## [Dataset records]
⟨

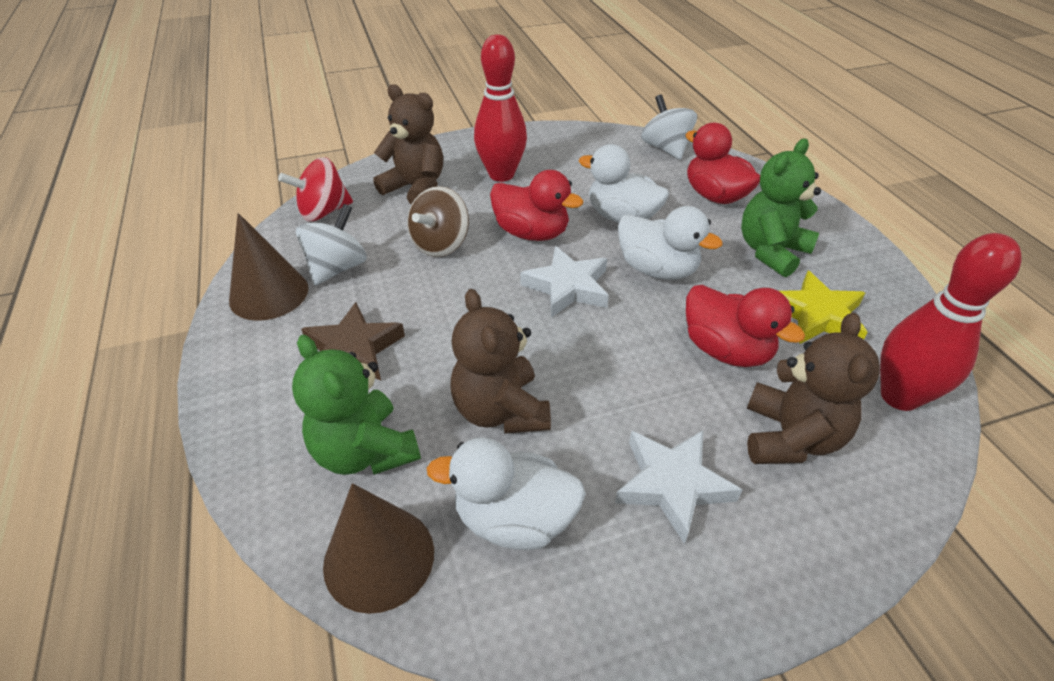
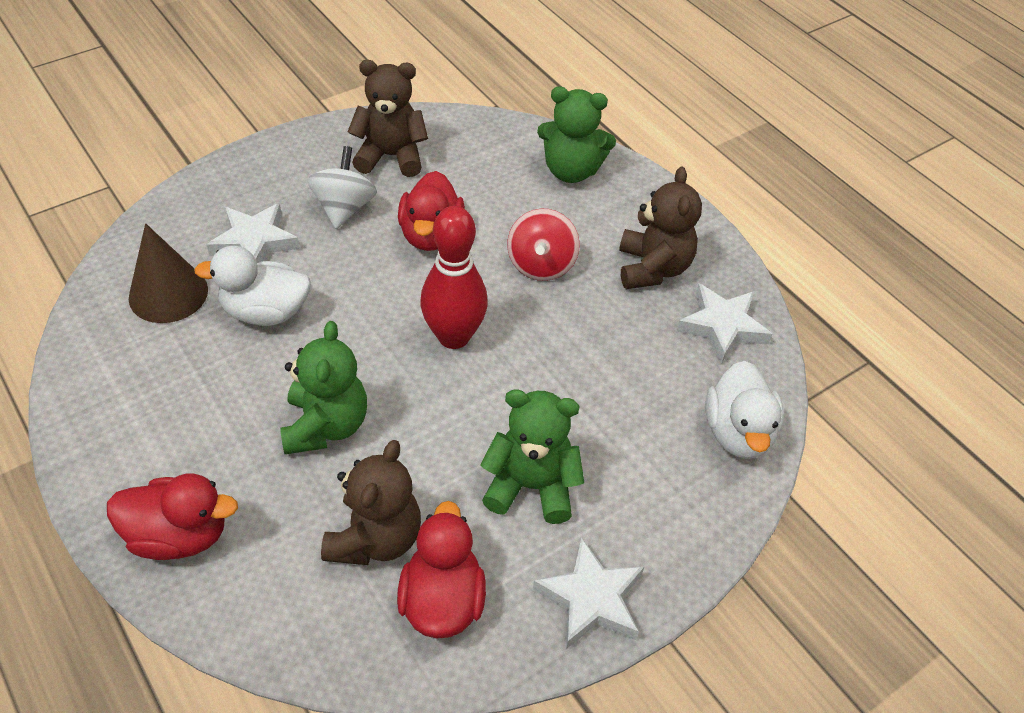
brown cone: 2 -> 1
brown spinning top: 1 -> 0
brown star: 1 -> 0
green teddy bear: 2 -> 3
red bowling pin: 2 -> 1
white duck: 3 -> 2
white spinning top: 2 -> 1
white star: 2 -> 3
yellow star: 1 -> 0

⟩

Your job is to return all lines above that hold the word "star".

brown star: 1 -> 0
white star: 2 -> 3
yellow star: 1 -> 0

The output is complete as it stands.